* _TASK GOAL_
Go through the entries below and copy each line that holds the word "turquoise".

* _RECORDS FOR THIS EXERCISE_

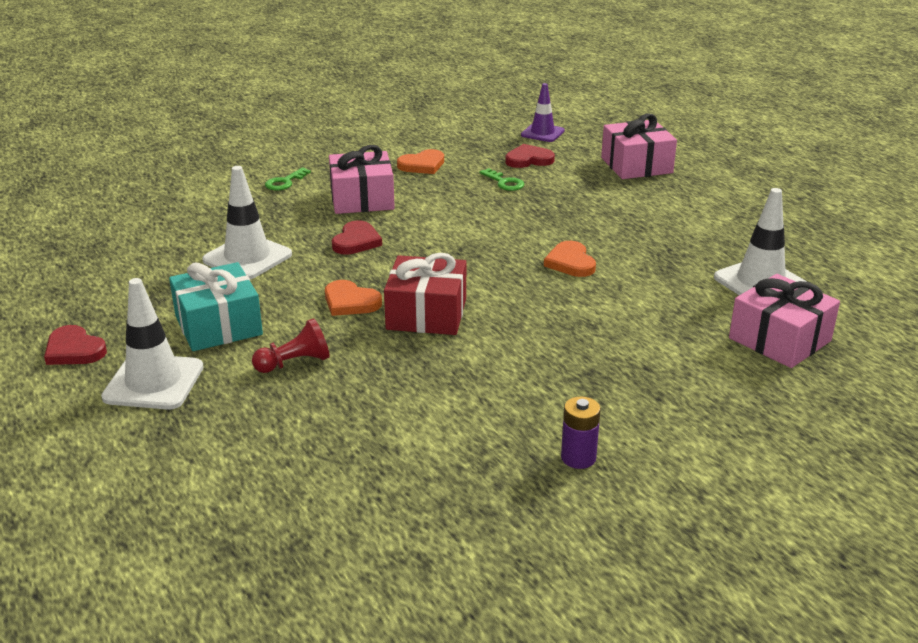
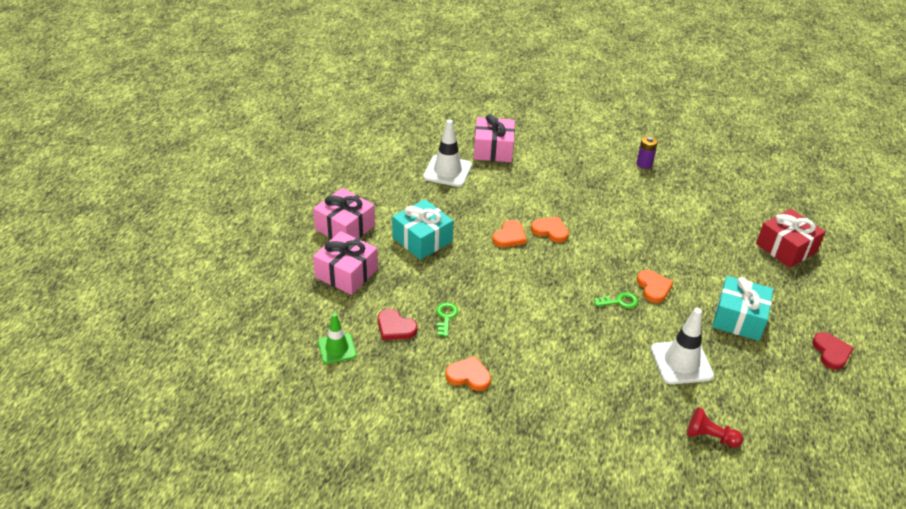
camera: 135 degrees left, 10 degrees up
(153, 382) = (796, 302): white traffic cone -> none
(285, 182) = (585, 430): green key -> green key (619, 301)
(295, 363) = (717, 270): red pawn -> red pawn (710, 437)
(356, 241) = (601, 330): red heart -> none
(362, 199) = (553, 368): pink gift -> pink gift (345, 228)
(426, 314) = (623, 255): red gift -> red gift (786, 248)
(542, 133) = (337, 348): purple traffic cone -> green traffic cone
(542, 291) = (550, 231): none -> orange heart
(637, 215) = (422, 239): none -> turquoise gift

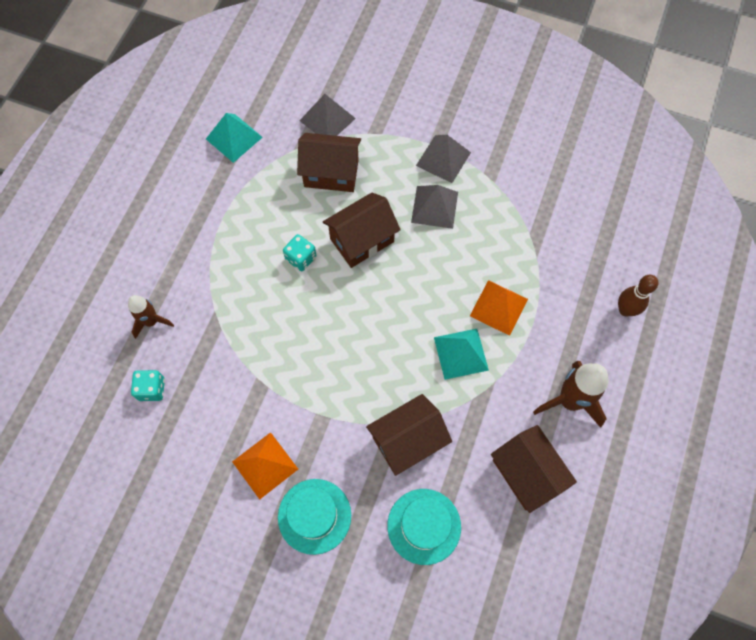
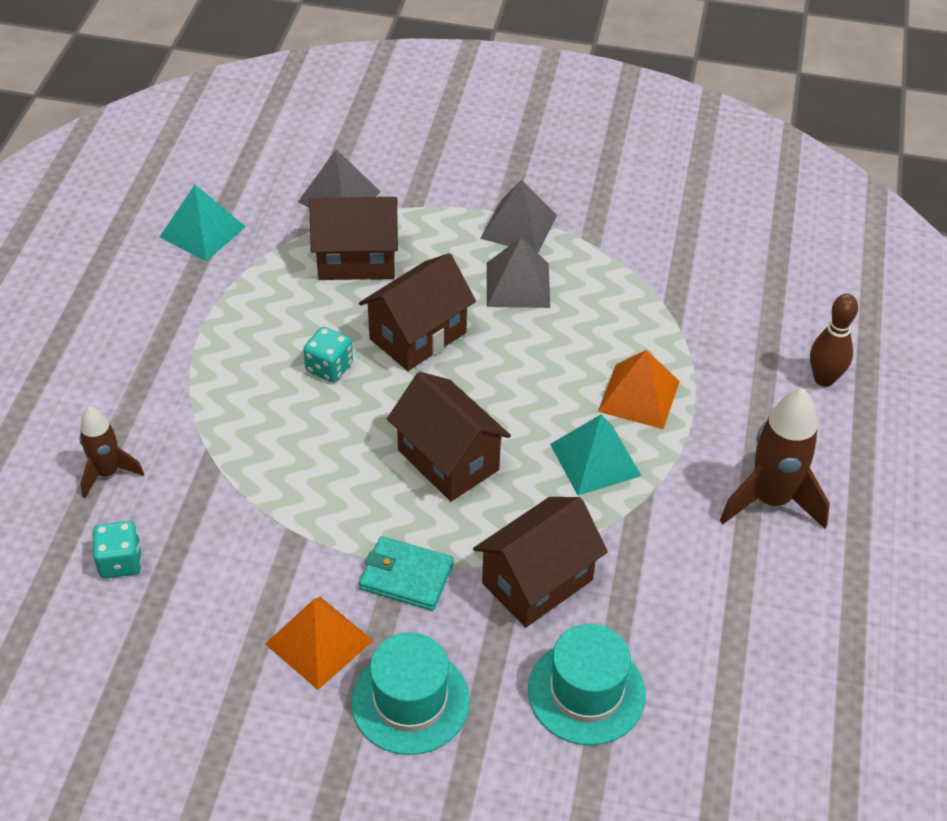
camera: 10 degrees left, 20 degrees down
(326, 425) = (406, 576): none -> turquoise wallet
(526, 473) = (728, 601): brown house -> brown house (448, 460)

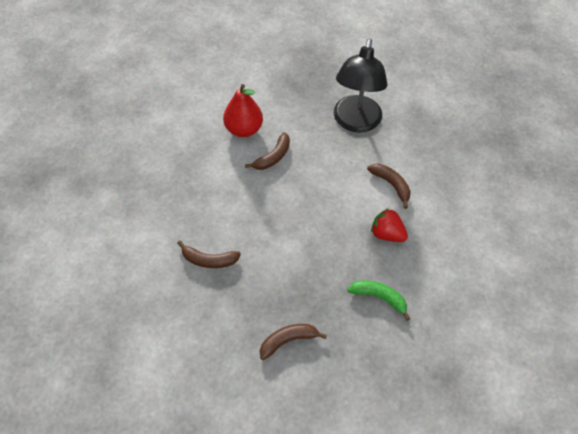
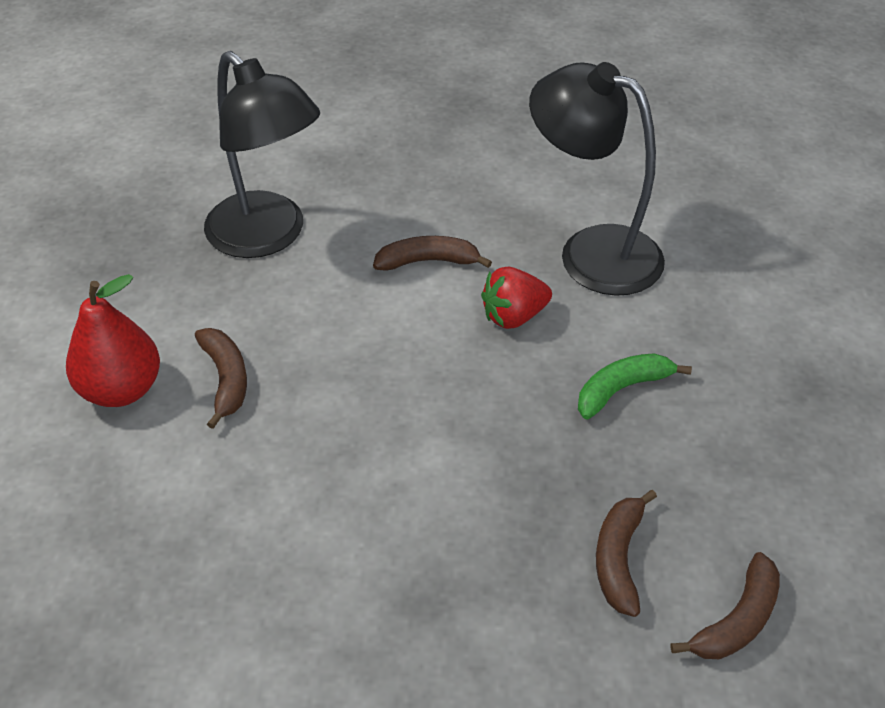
camera: 55 degrees left, 10 degrees down
(209, 260) = (359, 597): brown banana -> brown banana (737, 620)
(453, 243) = (591, 252): none -> black lamp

* _TASK RESPONSE_
(637, 215) = (422, 239): none -> turquoise gift
(326, 425) = (406, 576): none -> turquoise wallet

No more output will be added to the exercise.